What you should do
Return each line of the records below in which the string "gelb" turns up.

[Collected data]

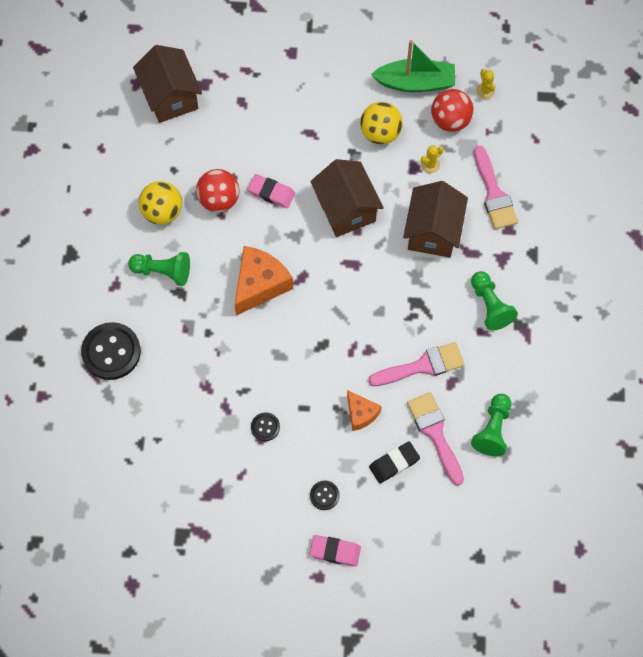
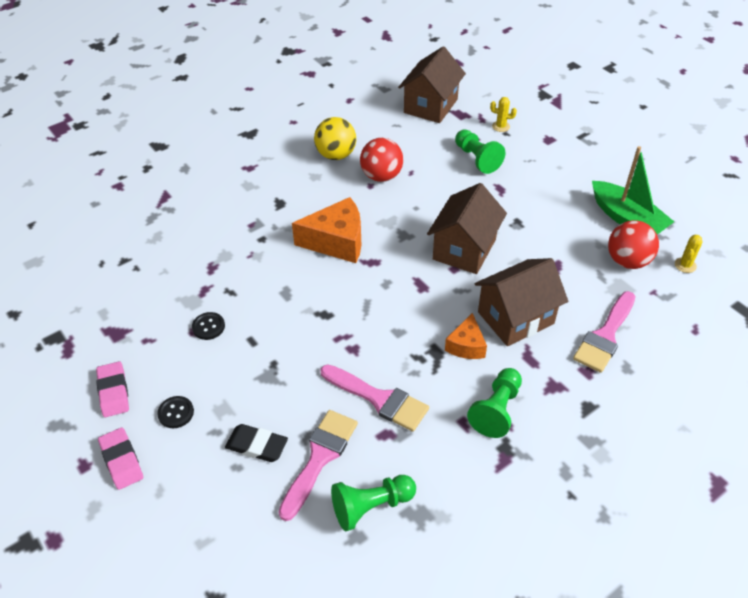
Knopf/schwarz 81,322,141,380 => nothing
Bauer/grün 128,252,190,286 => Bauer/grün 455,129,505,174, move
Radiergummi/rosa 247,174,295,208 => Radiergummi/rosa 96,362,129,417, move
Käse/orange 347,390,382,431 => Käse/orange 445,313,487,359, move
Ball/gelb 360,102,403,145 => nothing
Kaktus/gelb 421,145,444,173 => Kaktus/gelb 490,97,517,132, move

Solution to this task
Ball/gelb 360,102,403,145 => nothing
Kaktus/gelb 421,145,444,173 => Kaktus/gelb 490,97,517,132, move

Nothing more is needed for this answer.